## Provided records
=== Begin Enclosure ===
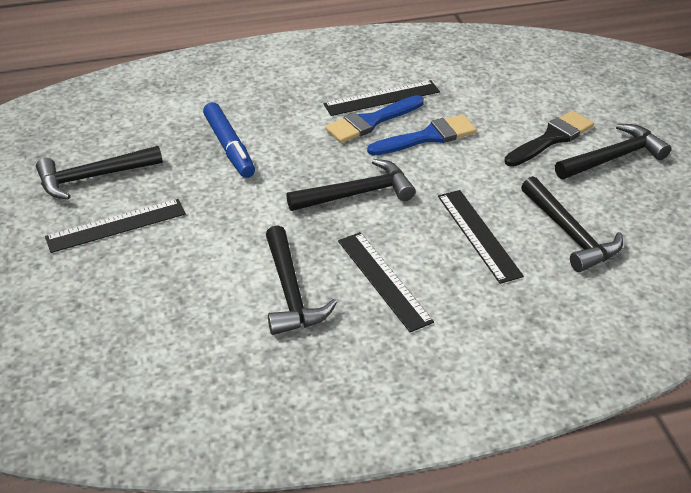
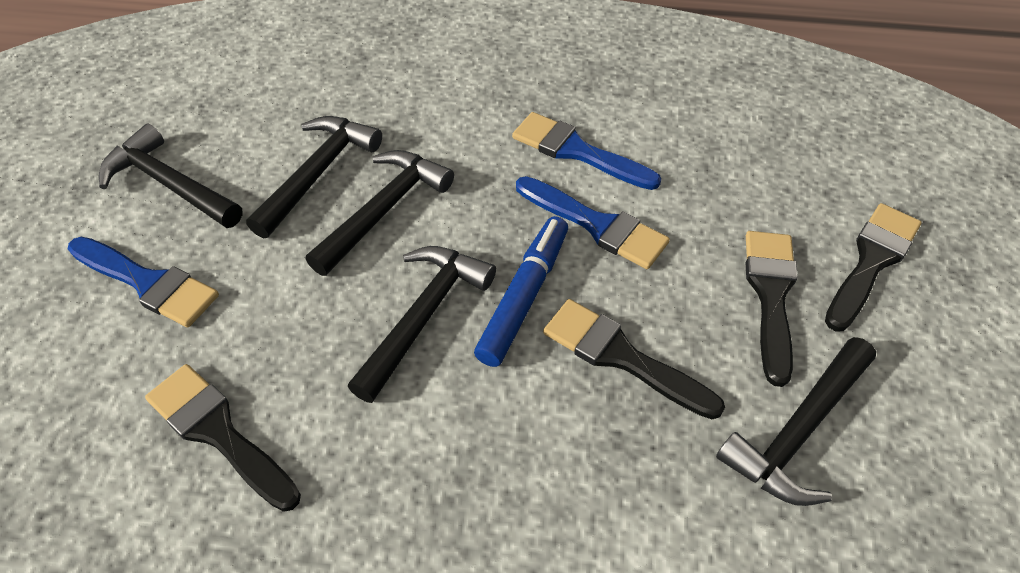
black brush: 1 -> 4
black ruler: 4 -> 0
blue brush: 2 -> 3

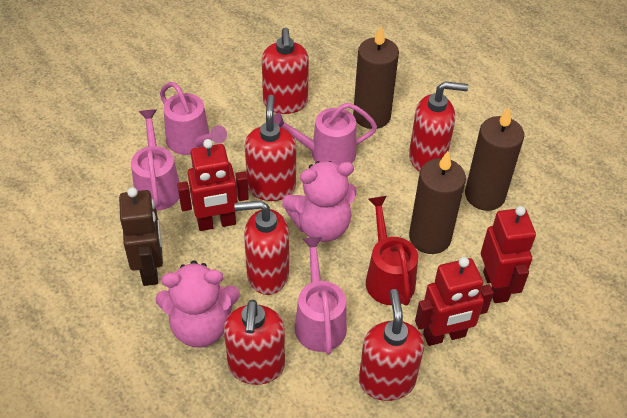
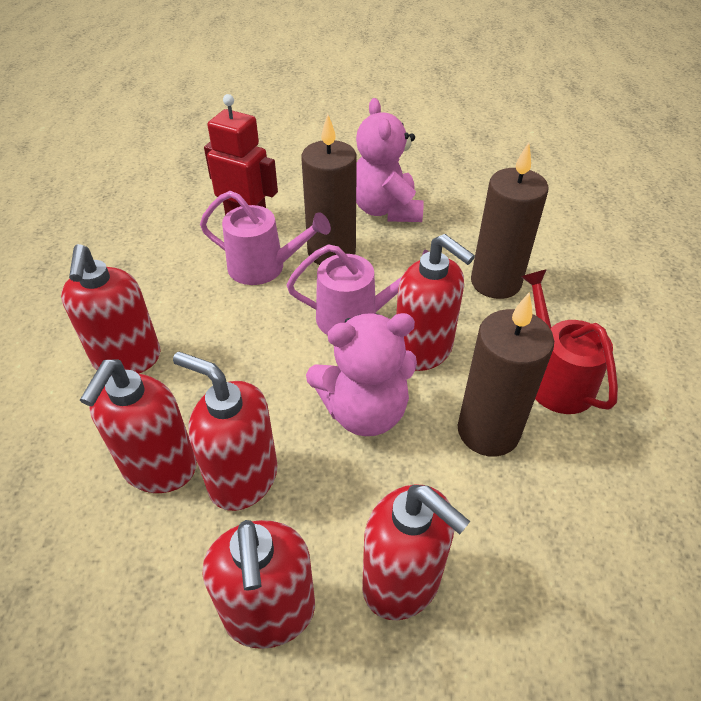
brown robot: 1 -> 0
pink watering can: 4 -> 2
red robot: 3 -> 1

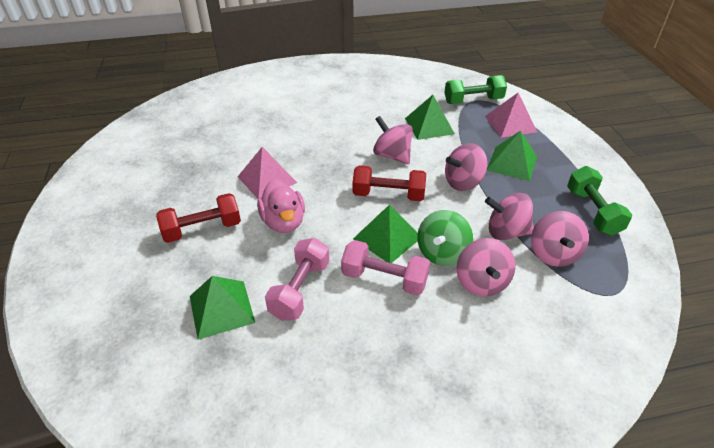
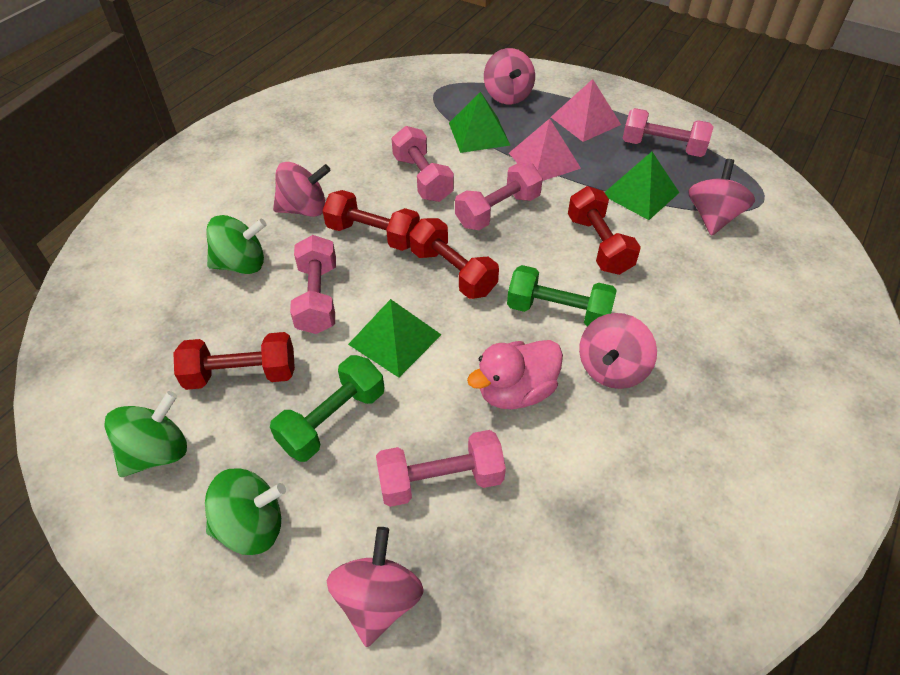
green pyramid: 4 -> 3
green spinning top: 1 -> 3
pink dumbbell: 2 -> 5
red dumbbell: 2 -> 4

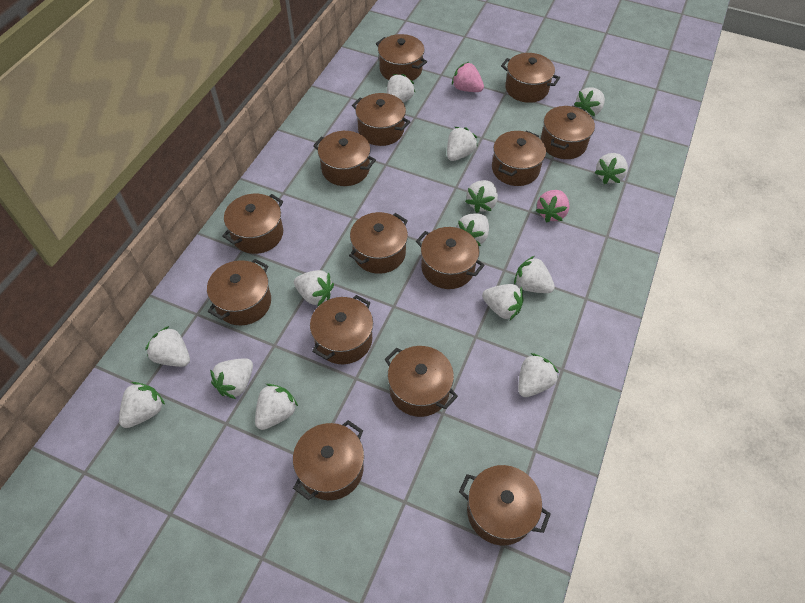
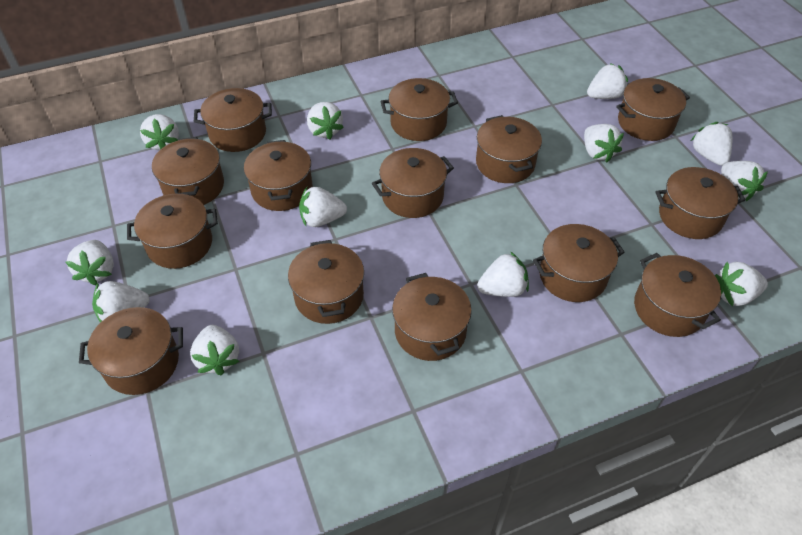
pink strawberry: 2 -> 0
white strawberry: 14 -> 12

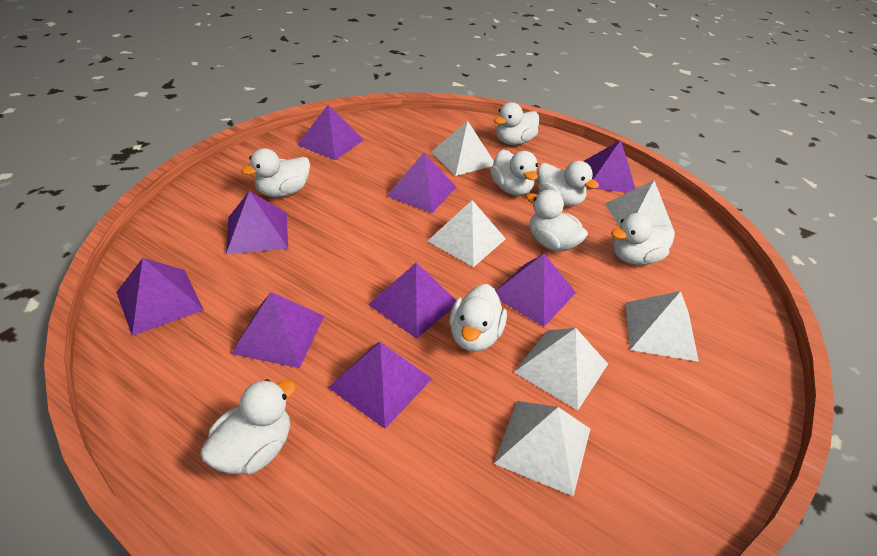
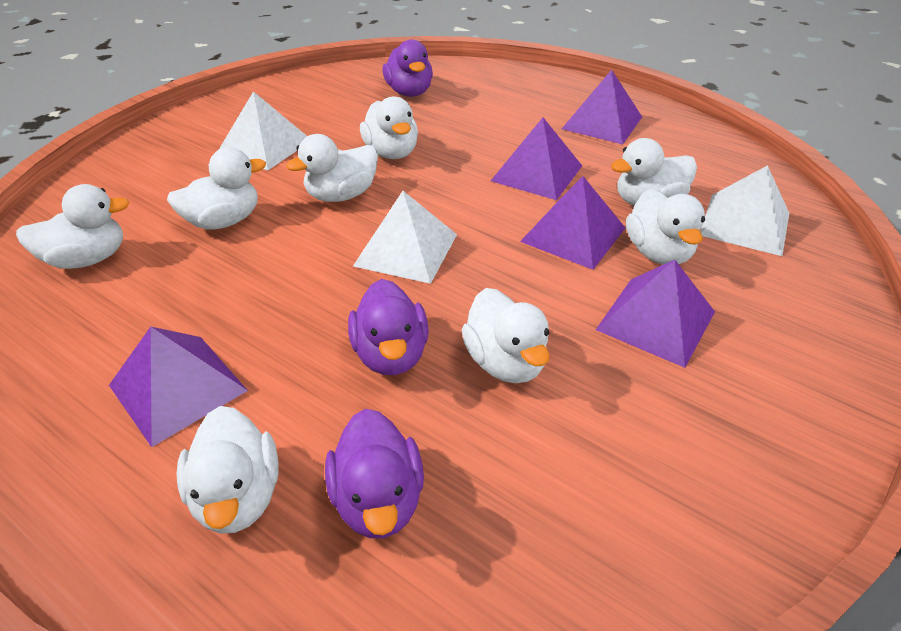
purple duck: 0 -> 3
purple pyramid: 9 -> 5
white pyramid: 6 -> 3

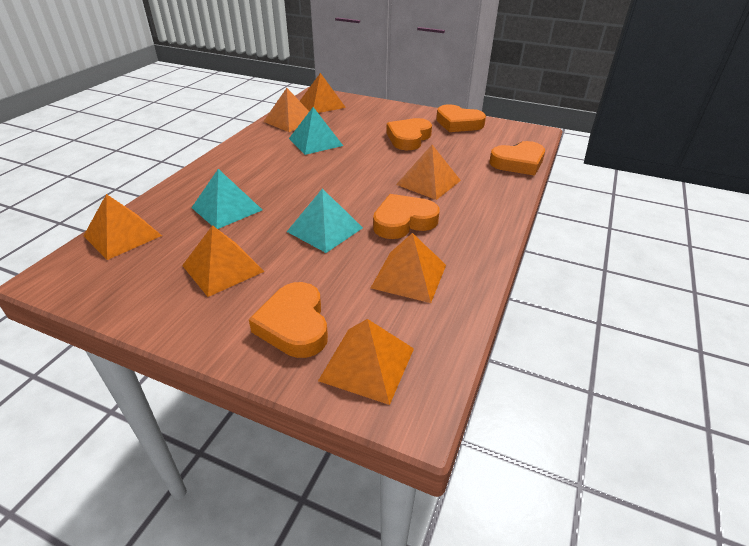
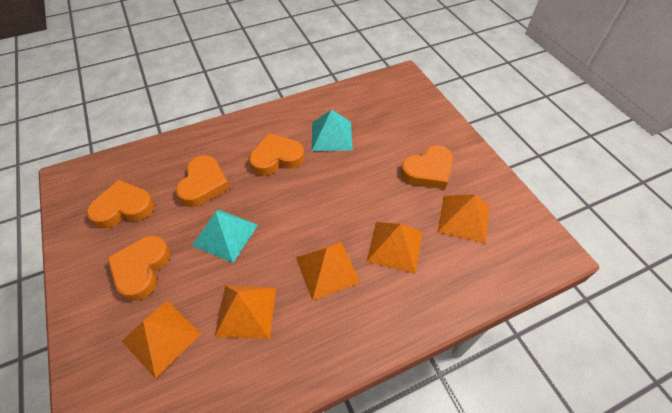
orange pyramid: 7 -> 5
turquoise pyramid: 3 -> 2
=== End Enclosure ===
## What you will do
Every entry above should be given again exactly, with no images included.

## Result of the task
black brush: 1 -> 4
black ruler: 4 -> 0
blue brush: 2 -> 3

brown robot: 1 -> 0
pink watering can: 4 -> 2
red robot: 3 -> 1

green pyramid: 4 -> 3
green spinning top: 1 -> 3
pink dumbbell: 2 -> 5
red dumbbell: 2 -> 4

pink strawberry: 2 -> 0
white strawberry: 14 -> 12

purple duck: 0 -> 3
purple pyramid: 9 -> 5
white pyramid: 6 -> 3

orange pyramid: 7 -> 5
turquoise pyramid: 3 -> 2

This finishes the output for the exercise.